------ WERKGEGEVENS ------
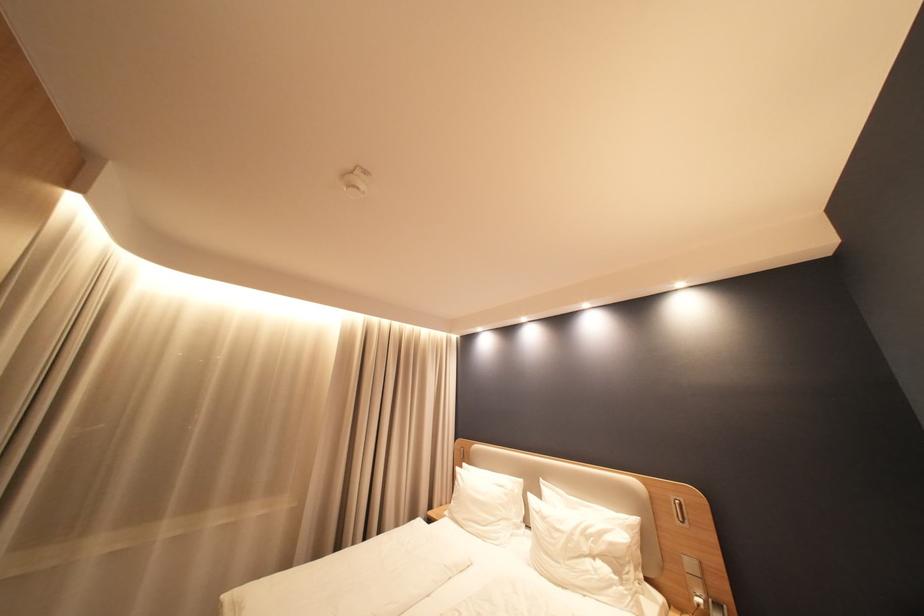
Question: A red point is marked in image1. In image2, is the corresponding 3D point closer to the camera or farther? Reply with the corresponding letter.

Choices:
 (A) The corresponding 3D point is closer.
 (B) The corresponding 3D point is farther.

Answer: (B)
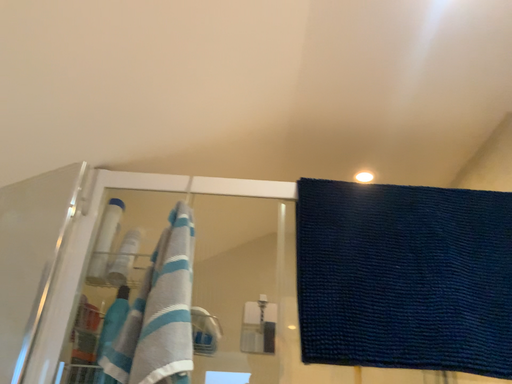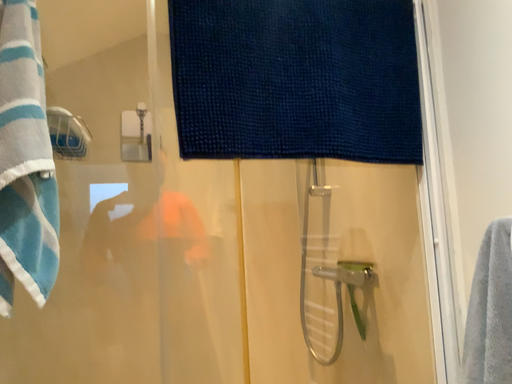
Question: Which way did the camera rotate in the video?

Choices:
 (A) rotated downward
 (B) rotated upward

Answer: (A)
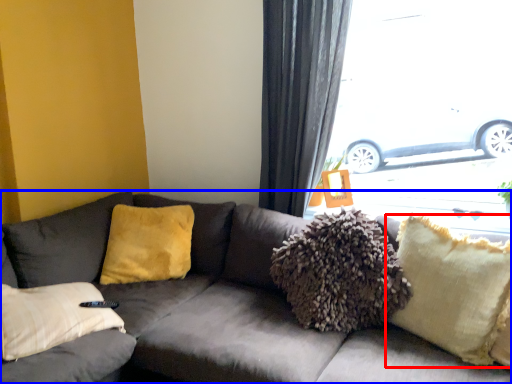
Question: Which object appears closest to the camera in this image, pillow (highlighted by a red box) or studio couch (highlighted by a blue box)?

Choices:
 (A) pillow
 (B) studio couch

Answer: (B)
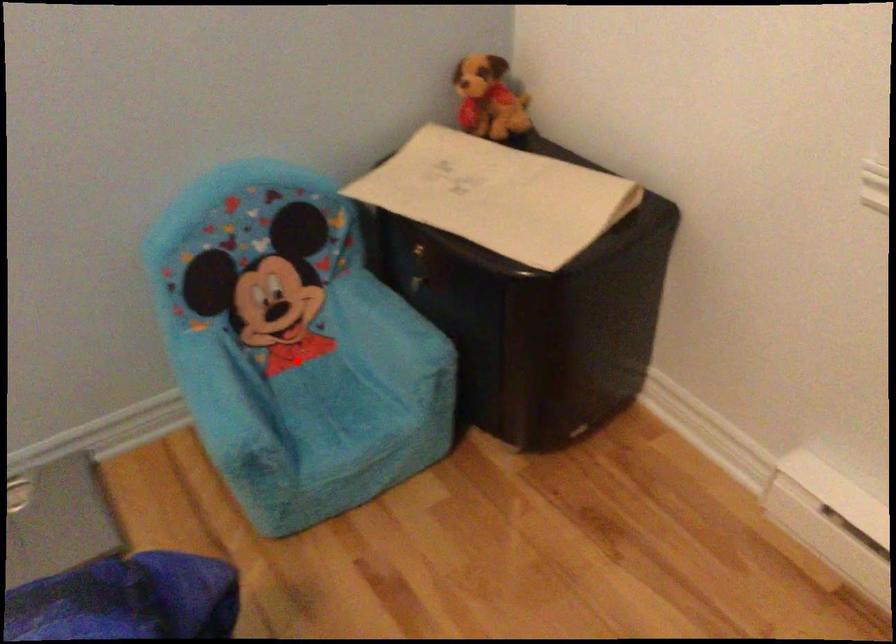
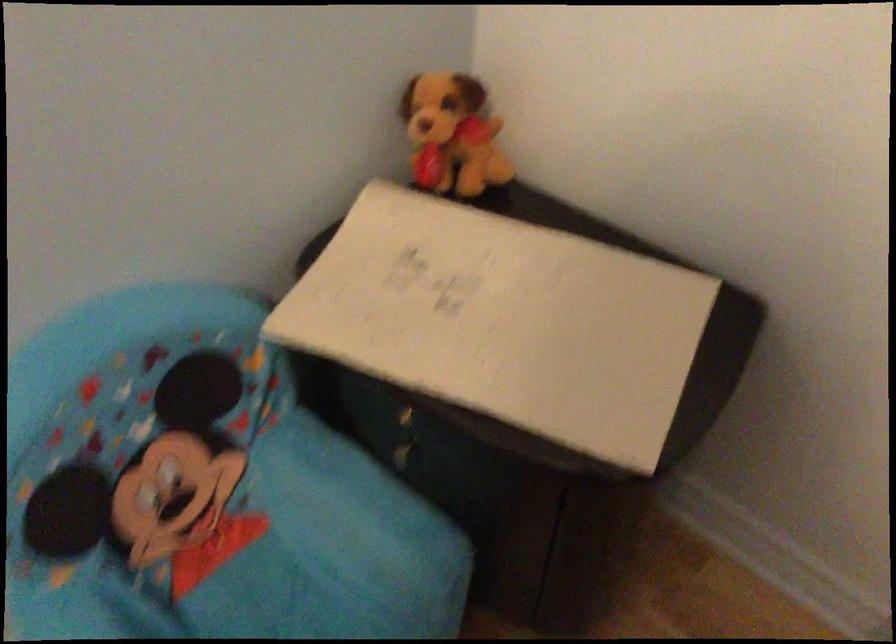
Question: I am providing you with two images of the same scene from different viewpoints. Image1 has a red point marked. In image2, the corresponding 3D location appears at what relative position? Reply with the corresponding letter.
------
INSTRUCTIES: Kun je alle vermeldingen hierboven woord voor woord overnemen, maar dan zonder de afbeeldingen?

UITGEWERKTE OPLOSSING:
Question: A red point is marked in image1. In image2, is the corresponding 3D point closer to the camera or farther? Reply with the corresponding letter.

Choices:
 (A) The corresponding 3D point is closer.
 (B) The corresponding 3D point is farther.

Answer: (B)
Question: Which way did the camera rotate in the video?

Choices:
 (A) rotated downward
 (B) rotated upward

Answer: (A)
Question: Which object appears closest to the camera in this image, pillow (highlighted by a red box) or studio couch (highlighted by a blue box)?

Choices:
 (A) pillow
 (B) studio couch

Answer: (B)
Question: I am providing you with two images of the same scene from different viewpoints. Image1 has a red point marked. In image2, the corresponding 3D location appears at what relative position? Reply with the corresponding letter.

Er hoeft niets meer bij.